Start of Given material

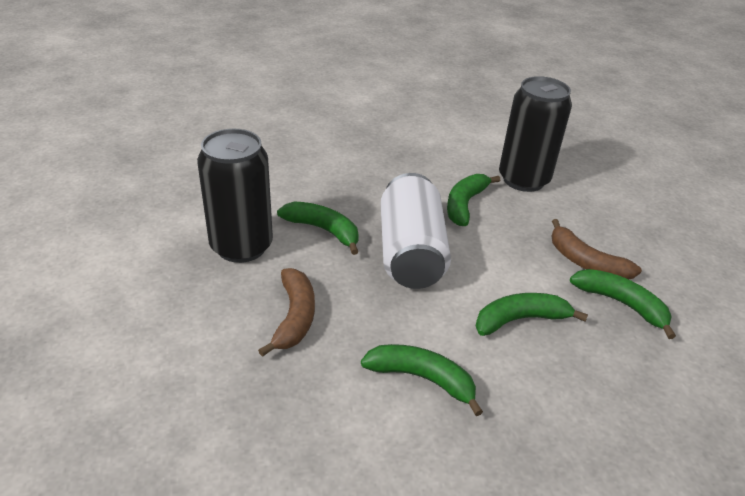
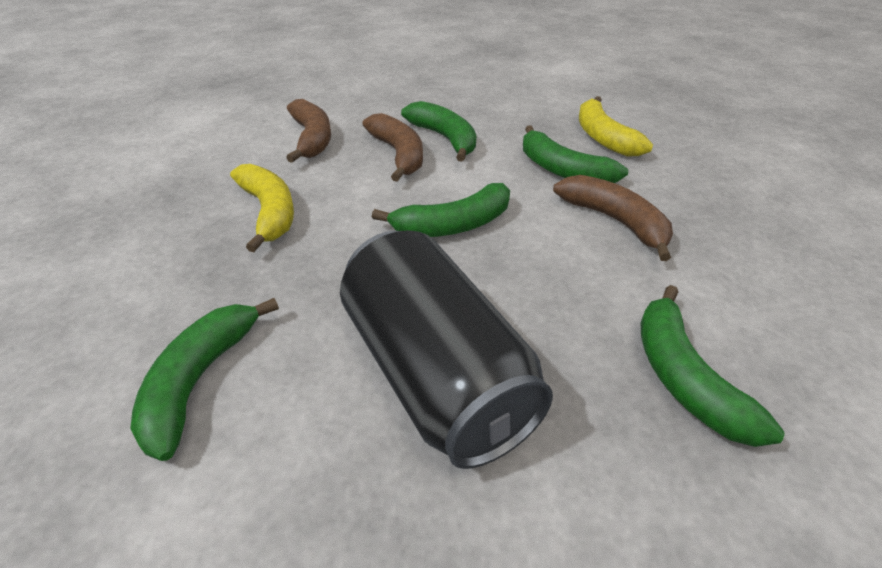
black can: 2 -> 1
brown banana: 2 -> 3
white can: 1 -> 0
yellow banana: 0 -> 2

End of Given material

**What is required**
Retype all the data exactly; skip the pictures.

**Exercise solution**
black can: 2 -> 1
brown banana: 2 -> 3
white can: 1 -> 0
yellow banana: 0 -> 2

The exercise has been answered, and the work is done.